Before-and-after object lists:
=== Section Start ===

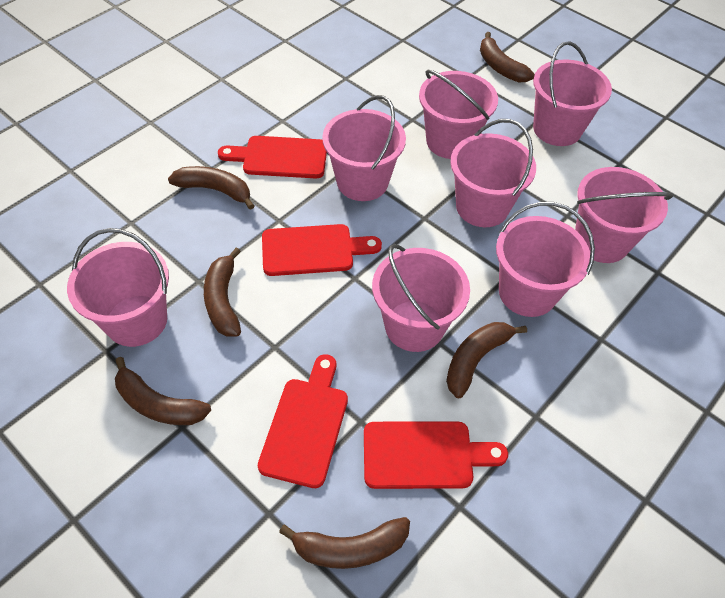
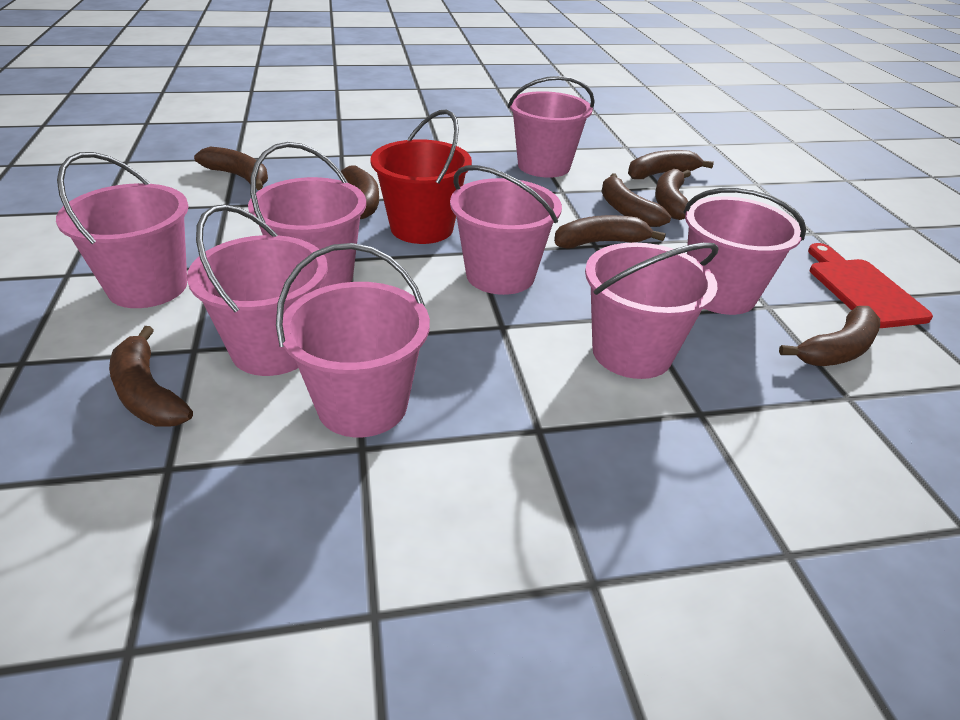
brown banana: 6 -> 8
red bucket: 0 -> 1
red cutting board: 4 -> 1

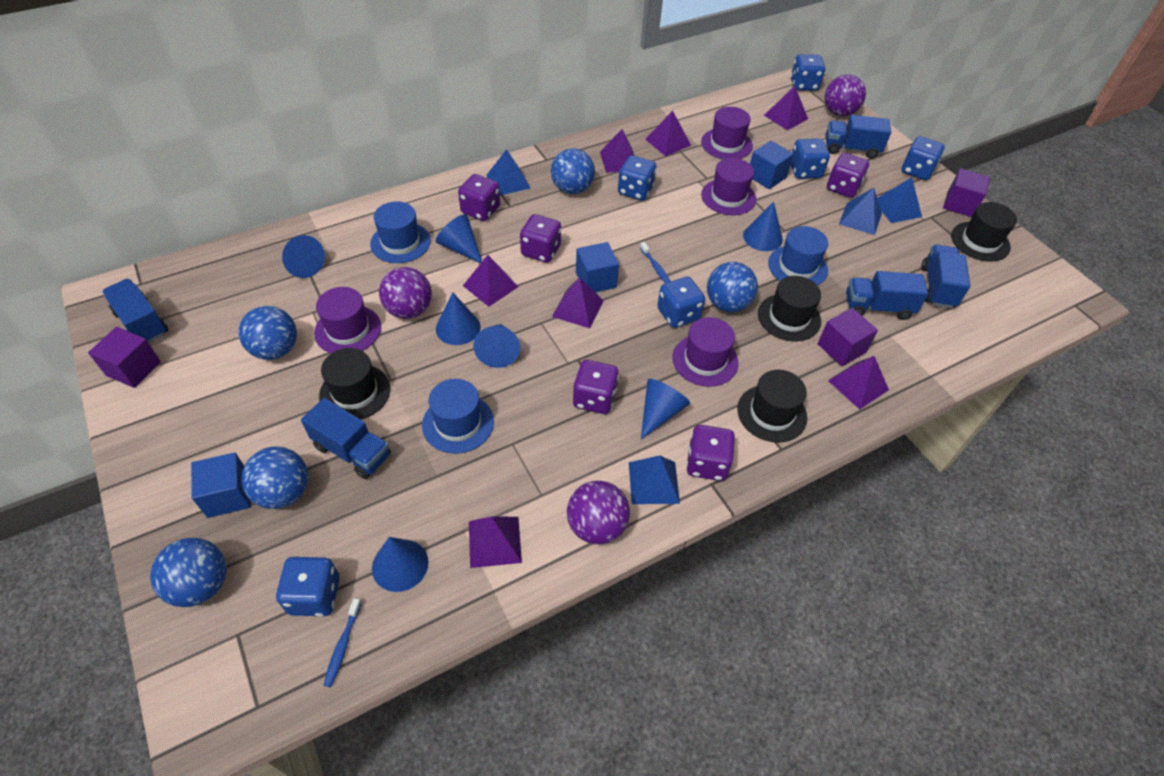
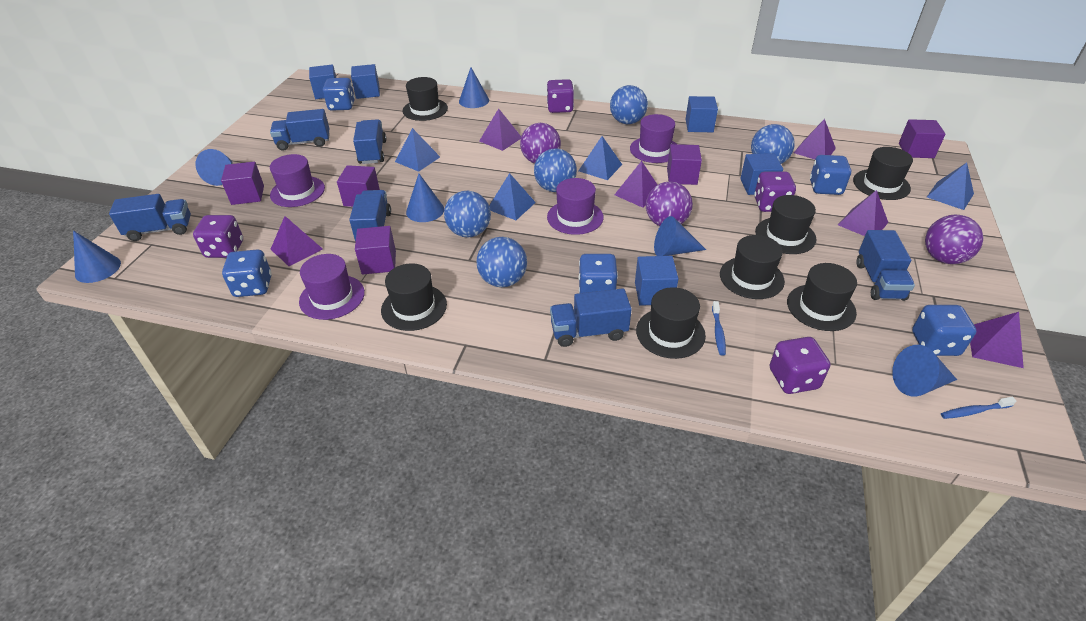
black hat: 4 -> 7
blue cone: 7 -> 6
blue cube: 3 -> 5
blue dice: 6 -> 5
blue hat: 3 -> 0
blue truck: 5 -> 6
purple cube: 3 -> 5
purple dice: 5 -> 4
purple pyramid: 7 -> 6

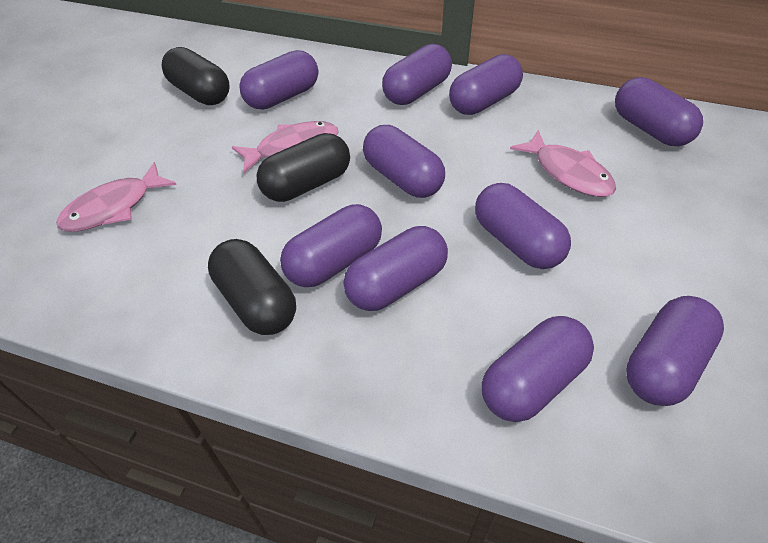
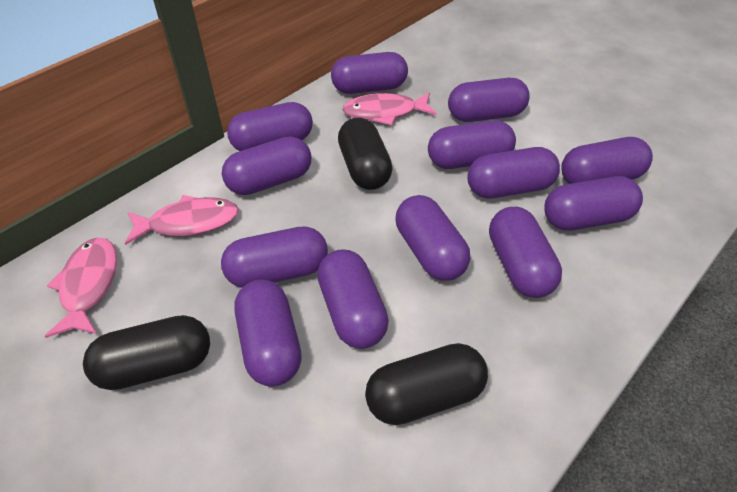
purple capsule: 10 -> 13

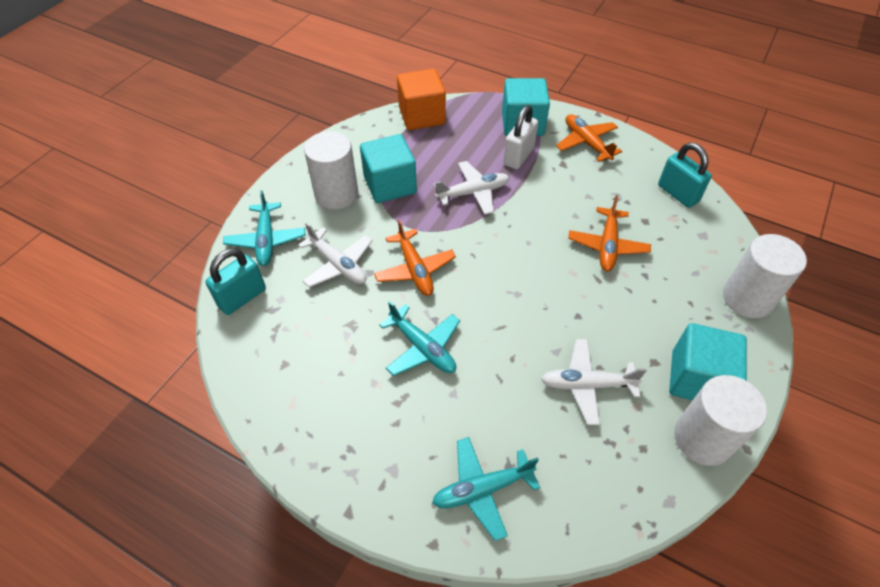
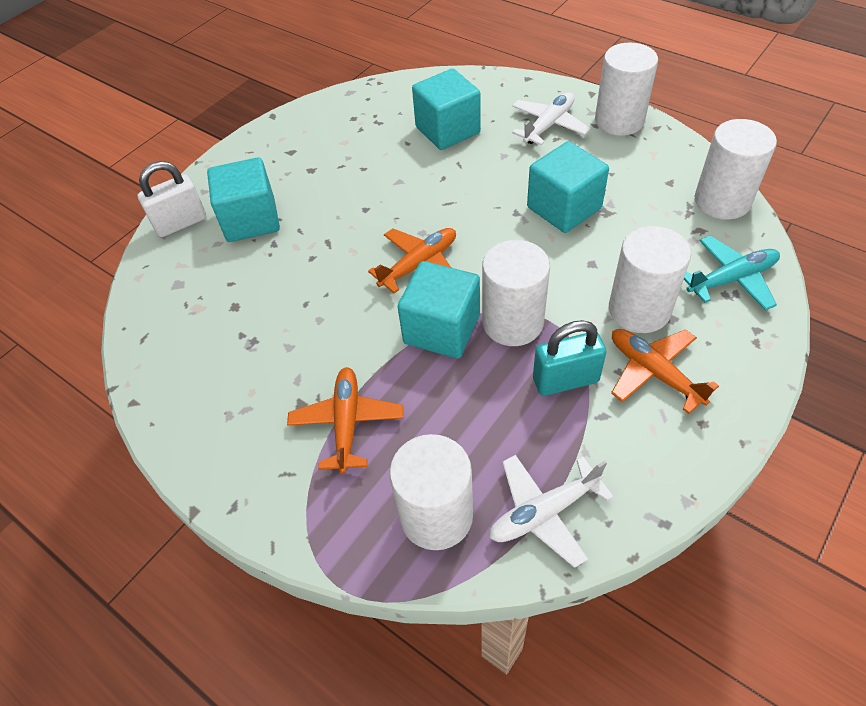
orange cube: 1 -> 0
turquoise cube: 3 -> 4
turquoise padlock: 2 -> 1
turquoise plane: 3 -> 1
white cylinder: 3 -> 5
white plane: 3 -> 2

=== Section End ===

In the records above, find the lines holding "blue". Copy each one.

blue cone: 7 -> 6
blue cube: 3 -> 5
blue dice: 6 -> 5
blue hat: 3 -> 0
blue truck: 5 -> 6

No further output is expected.